- Activity
State, as a single number, how many lines in the data below contain "VMID".

(Version difference data)
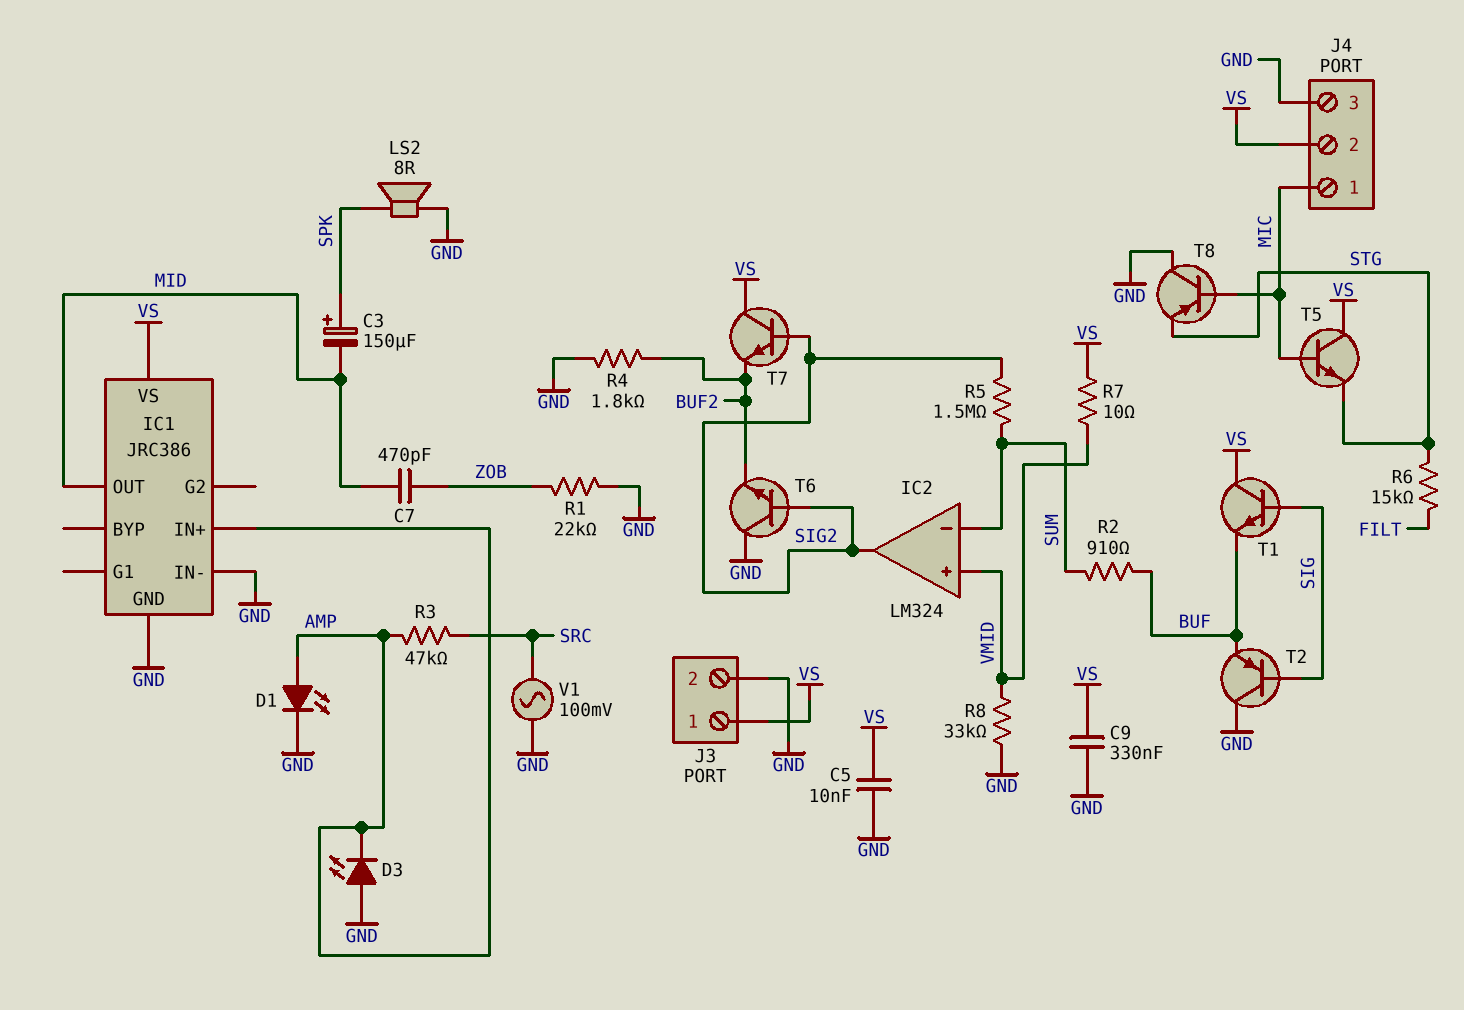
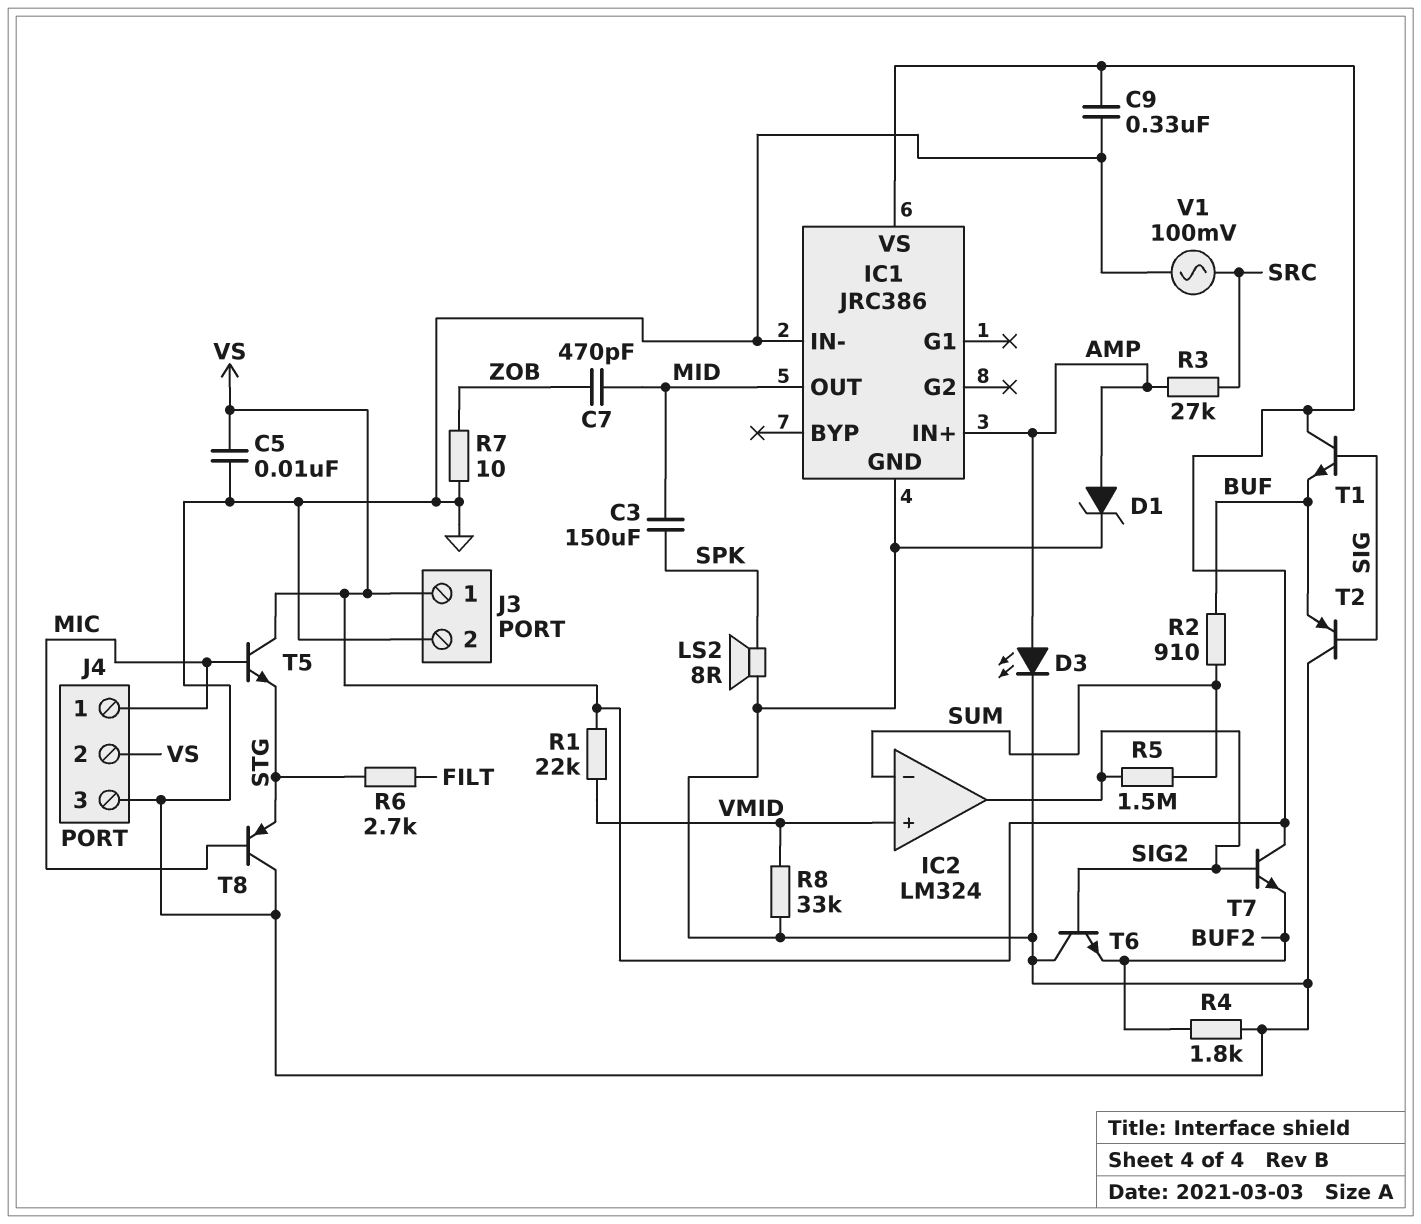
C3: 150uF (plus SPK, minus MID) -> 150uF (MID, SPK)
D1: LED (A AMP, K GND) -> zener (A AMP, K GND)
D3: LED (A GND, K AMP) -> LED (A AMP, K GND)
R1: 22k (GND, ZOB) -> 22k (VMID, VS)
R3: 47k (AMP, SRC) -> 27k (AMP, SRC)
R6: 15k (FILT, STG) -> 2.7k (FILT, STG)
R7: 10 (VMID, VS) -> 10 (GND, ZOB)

- Finished exercise
2